Data excerpts:

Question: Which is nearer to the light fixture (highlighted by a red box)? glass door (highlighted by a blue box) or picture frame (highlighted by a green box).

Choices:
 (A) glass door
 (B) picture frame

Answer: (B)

Description of the task:
Rewrite the records above, substituting "wall mirror" for every occurrence of "picture frame". Leave everything else as it is.

Exercise output:
Question: Which is nearer to the light fixture (highlighted by a red box)? glass door (highlighted by a blue box) or wall mirror (highlighted by a green box).

Choices:
 (A) glass door
 (B) wall mirror

Answer: (B)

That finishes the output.